__WORK INSTRUCTIONS__. In your copy, drop the images and return each record exactly as it stands.

━━━━━━━━━━━━━━━━

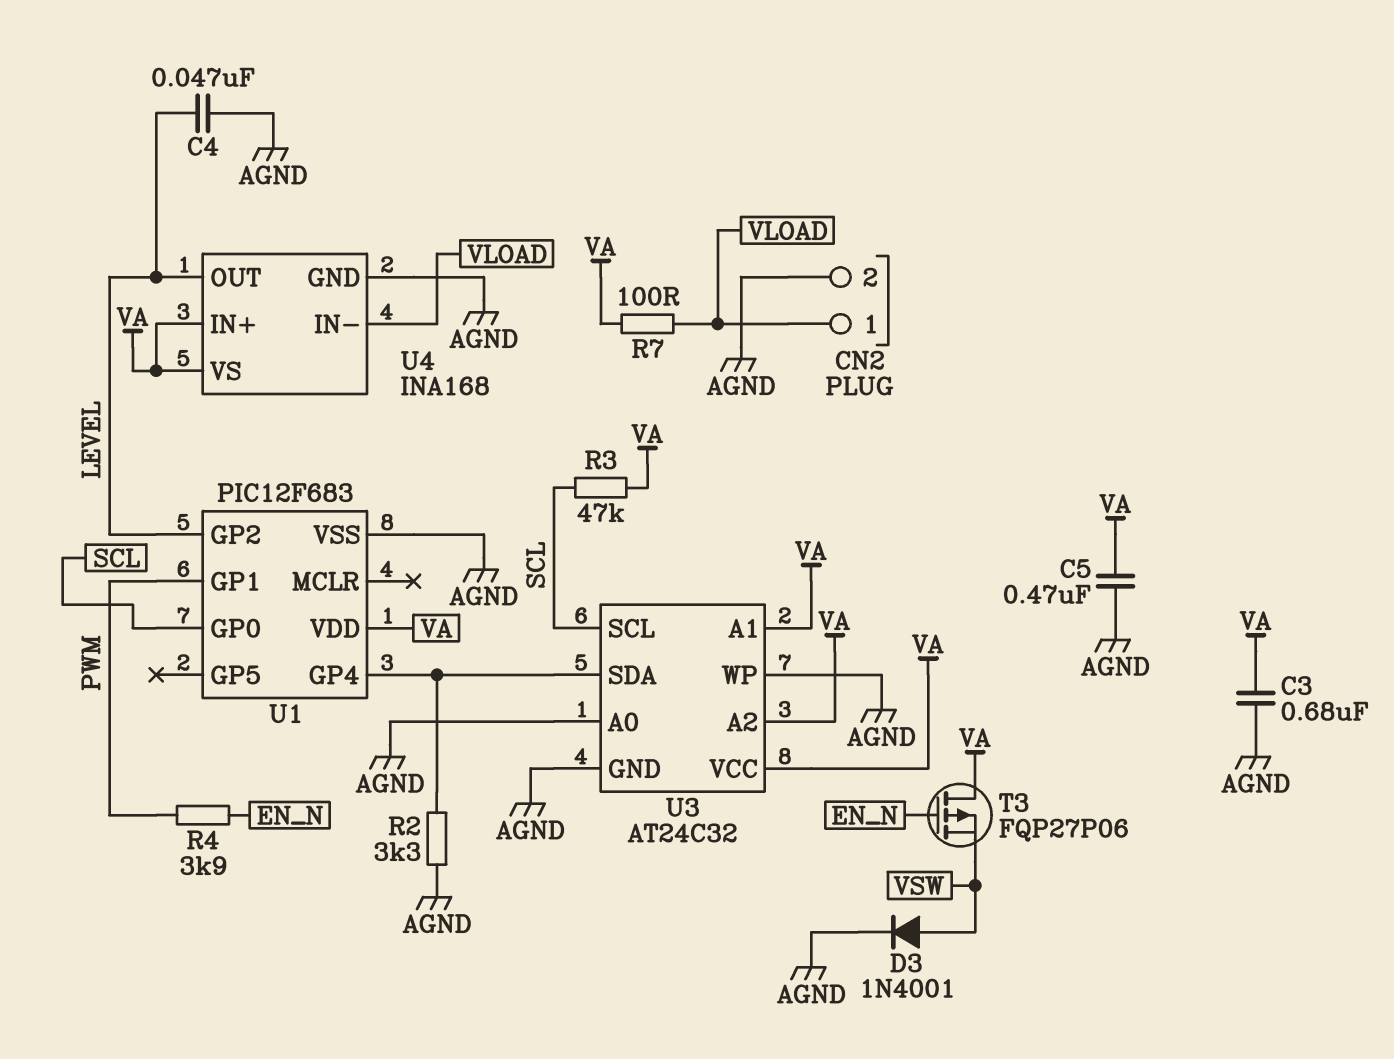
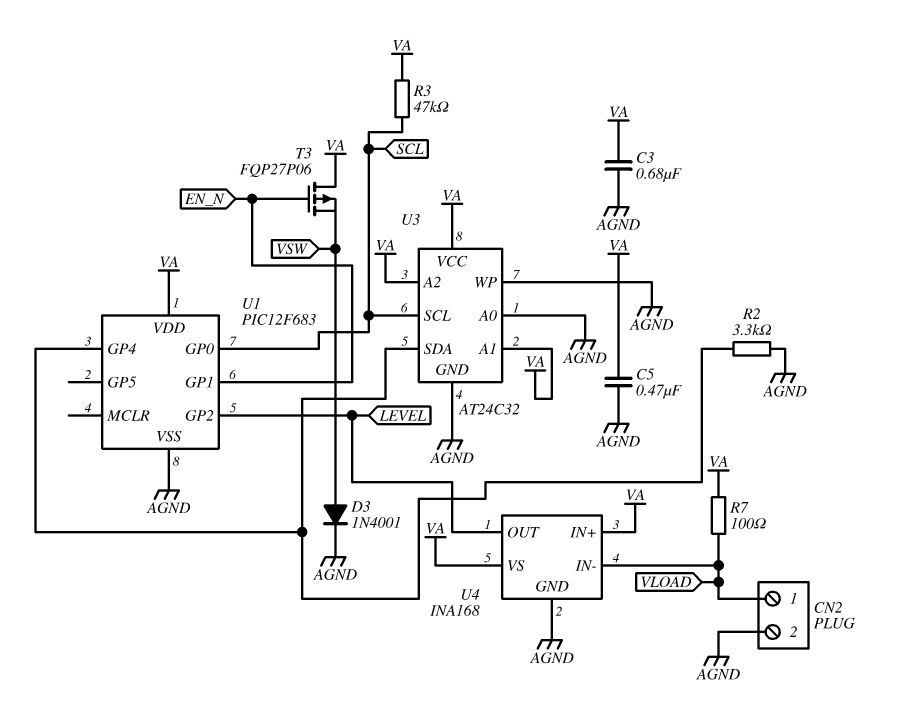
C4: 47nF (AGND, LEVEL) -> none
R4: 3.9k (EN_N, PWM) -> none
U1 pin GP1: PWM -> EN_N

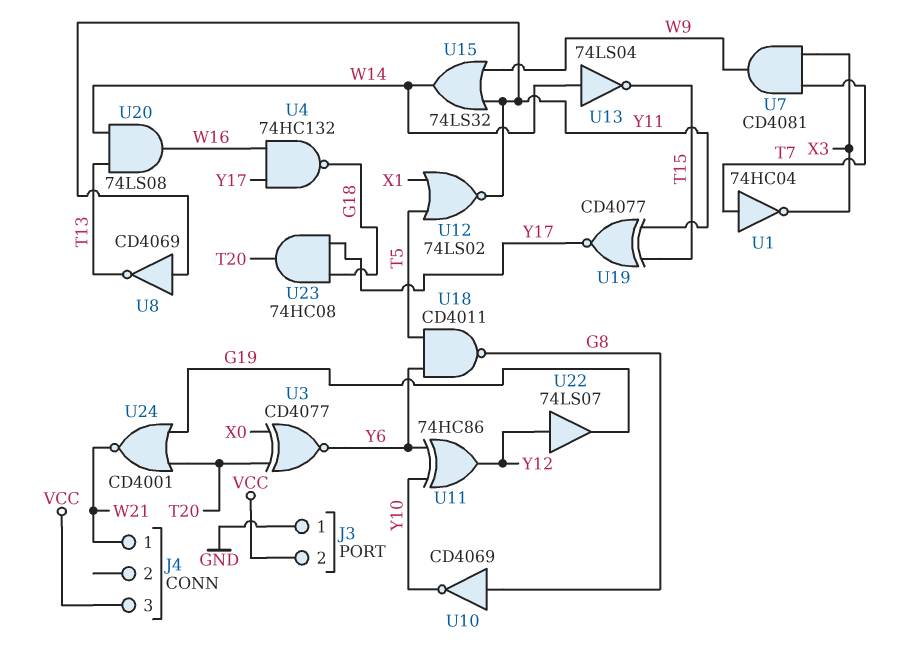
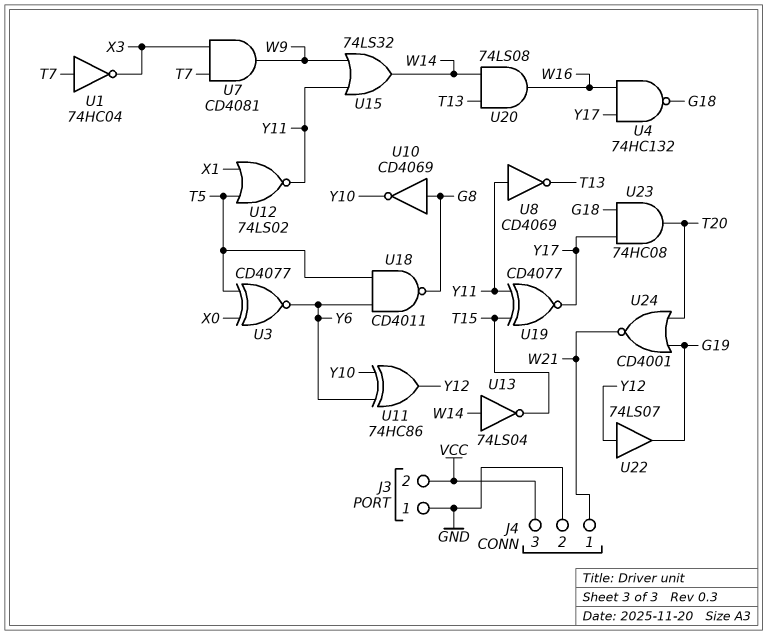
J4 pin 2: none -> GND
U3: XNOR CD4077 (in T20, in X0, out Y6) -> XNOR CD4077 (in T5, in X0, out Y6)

━━━━━━━━━━━━━━━━

__ANSWER BOX__.
C4: 47nF (AGND, LEVEL) -> none
R4: 3.9k (EN_N, PWM) -> none
U1 pin GP1: PWM -> EN_N

J4 pin 2: none -> GND
U3: XNOR CD4077 (in T20, in X0, out Y6) -> XNOR CD4077 (in T5, in X0, out Y6)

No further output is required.